+++ Data provided +++
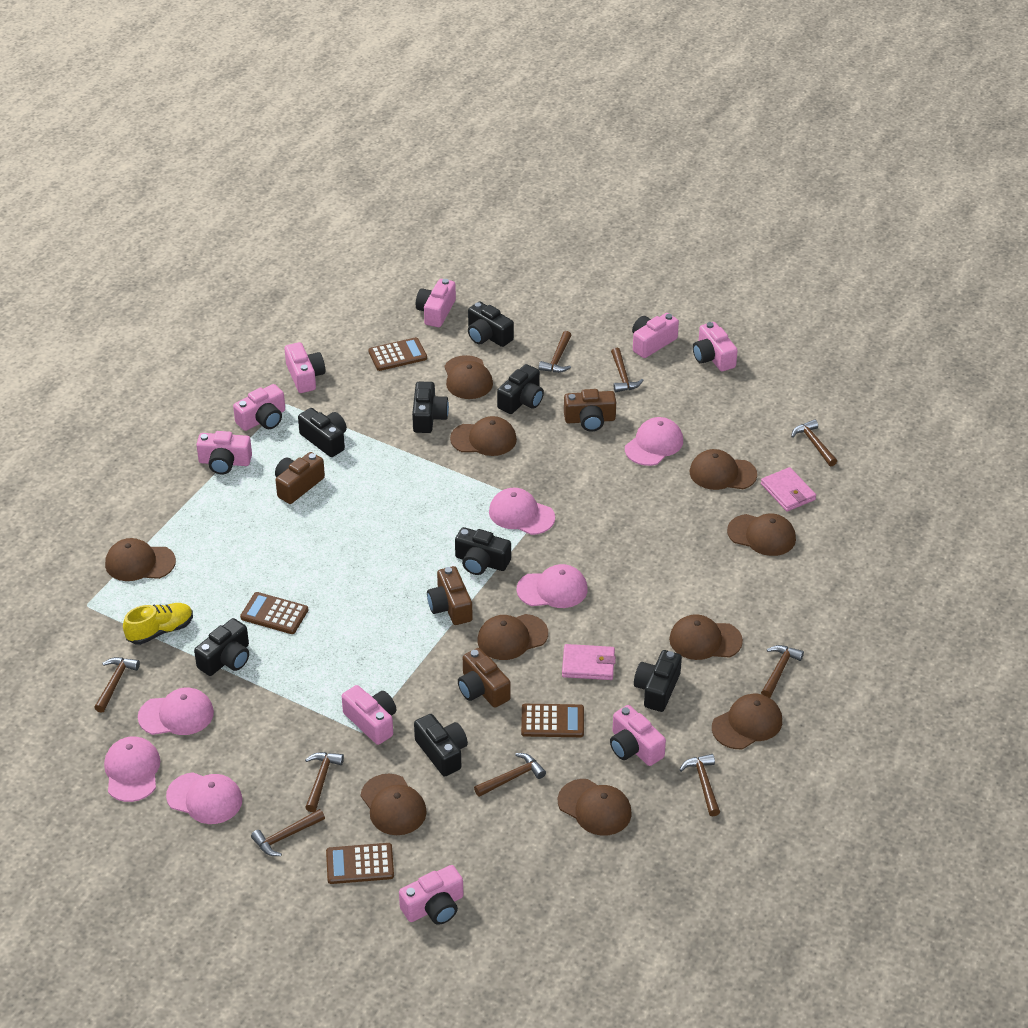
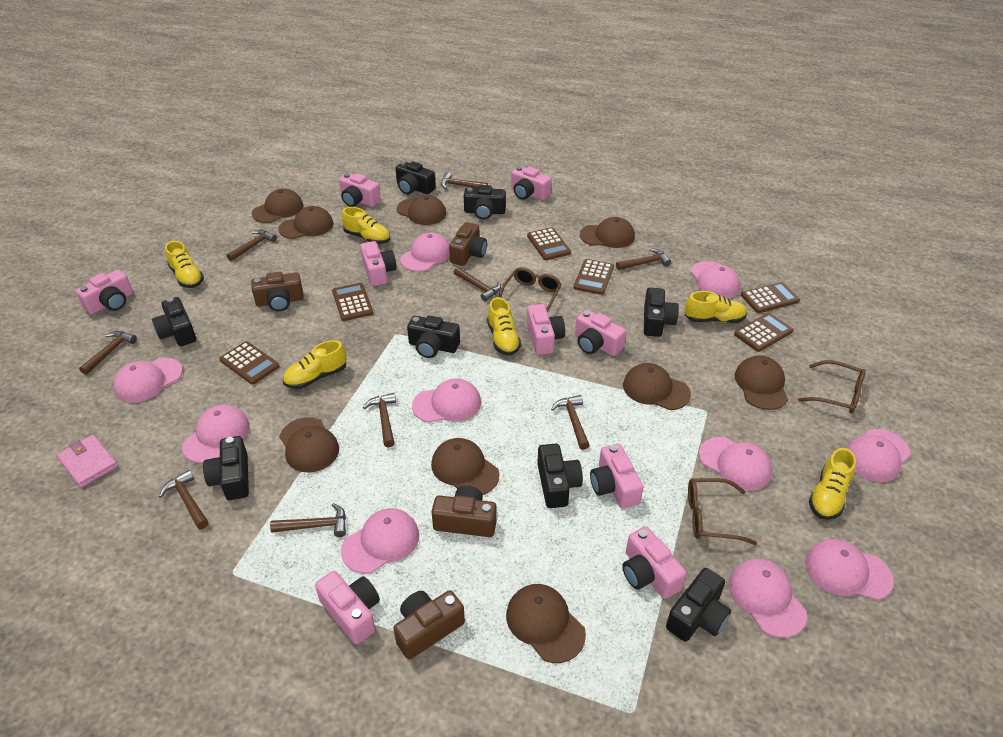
brown calculator: 4 -> 6
brown cap: 10 -> 9
brown glasses: 0 -> 3
pink cap: 6 -> 10
pink wallet: 2 -> 1
yellow shoe: 1 -> 6

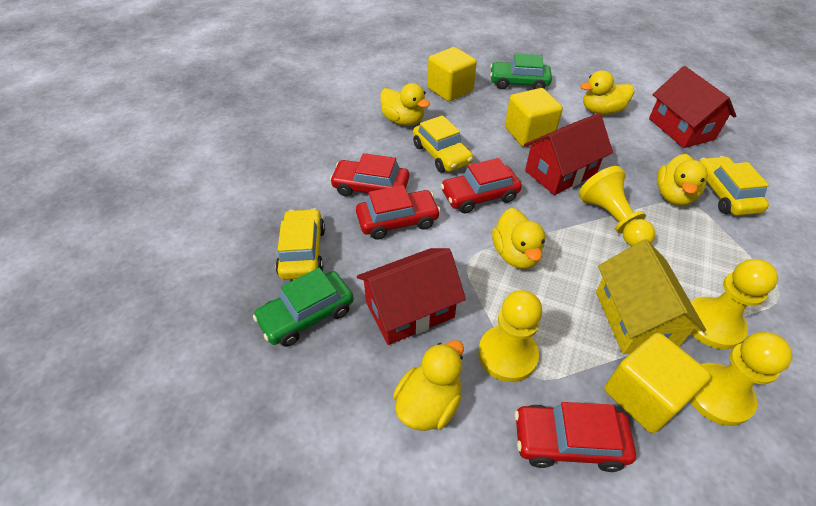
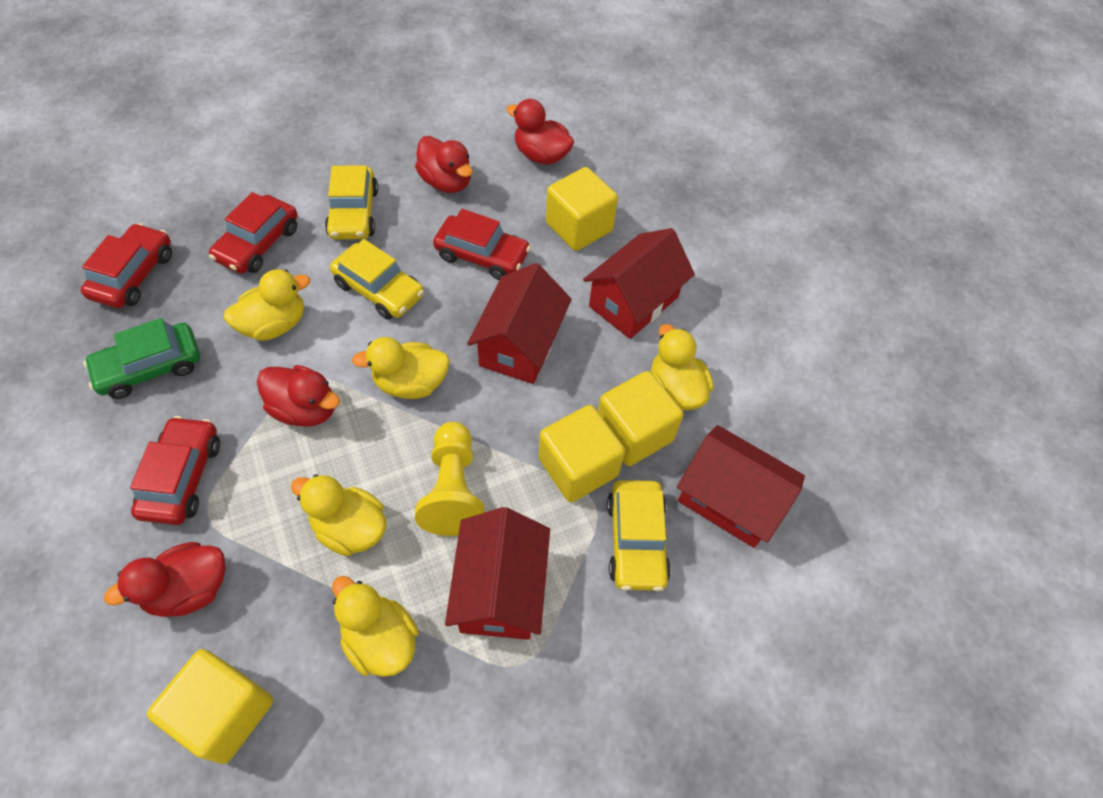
green car: 2 -> 1
red duck: 0 -> 4
red house: 3 -> 4
yellow cube: 3 -> 4
yellow house: 1 -> 0
yellow pawn: 4 -> 1

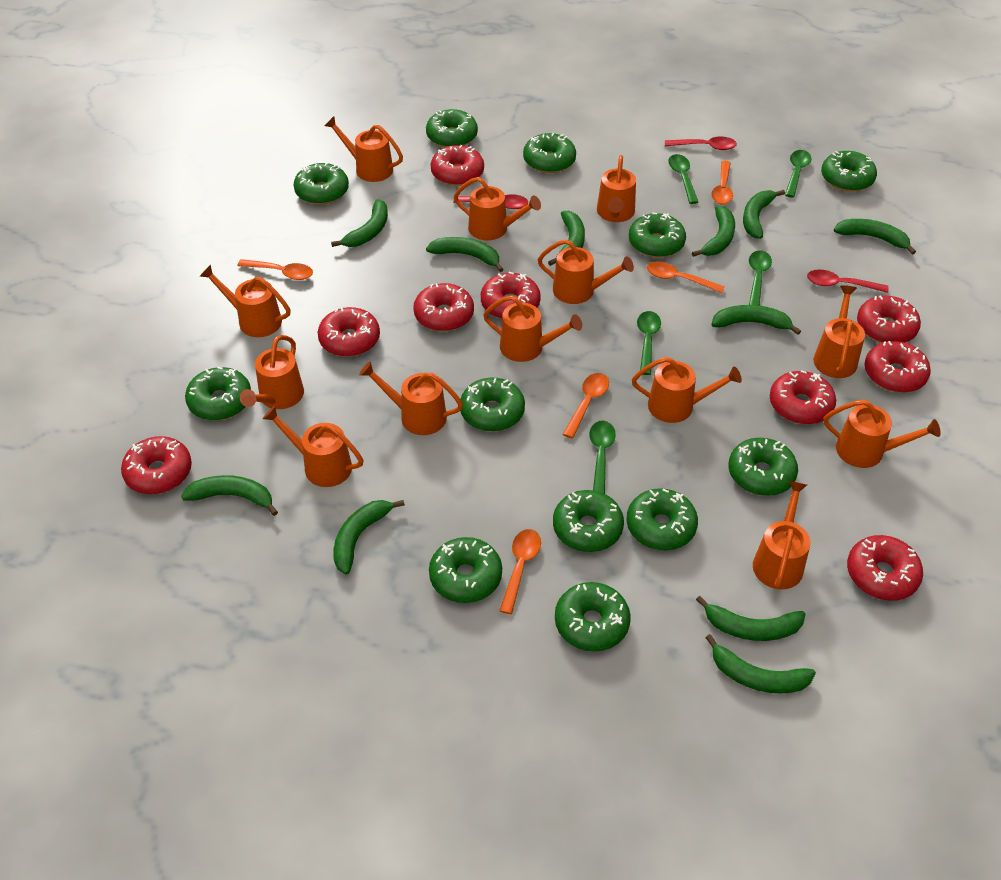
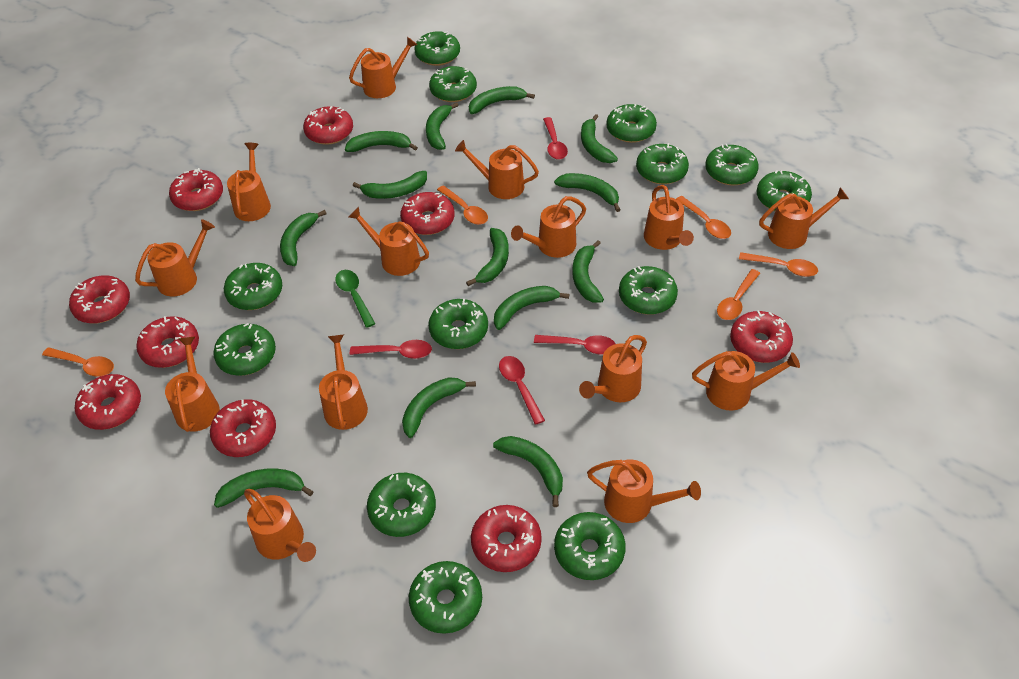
green banana: 11 -> 13
green donut: 12 -> 13
green spoon: 5 -> 1
orange watering can: 13 -> 14
red spoon: 3 -> 4

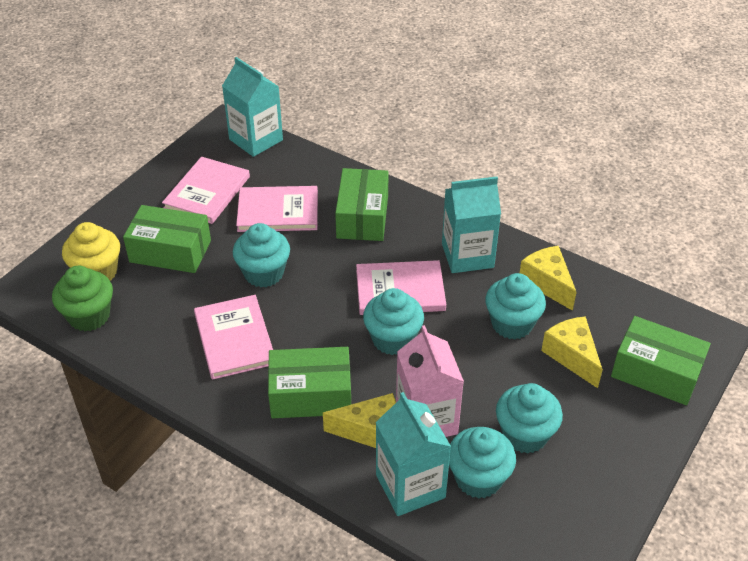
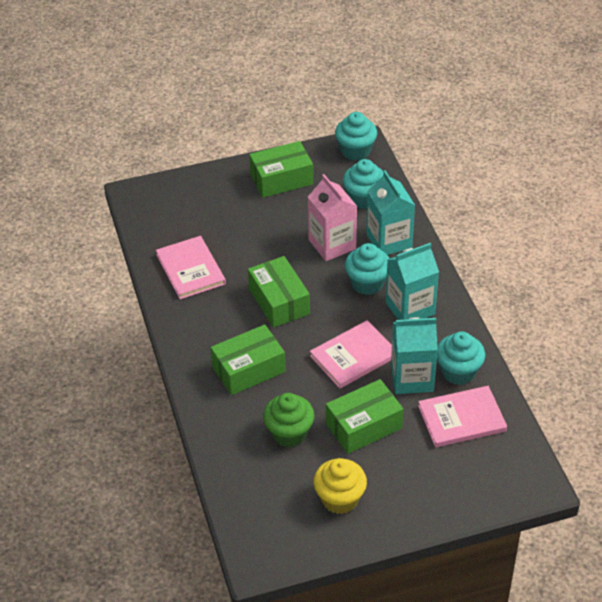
pink book: 4 -> 3
turquoise cupcake: 5 -> 4
yellow cheese: 3 -> 0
+++
### What is being asked
Reproduce each line of the data containing the word "brown".

### Result of this exercise
brown calculator: 4 -> 6
brown cap: 10 -> 9
brown glasses: 0 -> 3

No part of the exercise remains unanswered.